■ ACTIVITY
Write out the records again, exactly, leaving none out.

(Detected change data)
== Segment start ==
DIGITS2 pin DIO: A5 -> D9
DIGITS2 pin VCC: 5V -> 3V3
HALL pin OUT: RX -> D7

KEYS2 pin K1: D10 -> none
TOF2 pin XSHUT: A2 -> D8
== Segment end ==
■ REPLY
DIGITS2 pin DIO: A5 -> D9
DIGITS2 pin VCC: 5V -> 3V3
HALL pin OUT: RX -> D7

KEYS2 pin K1: D10 -> none
TOF2 pin XSHUT: A2 -> D8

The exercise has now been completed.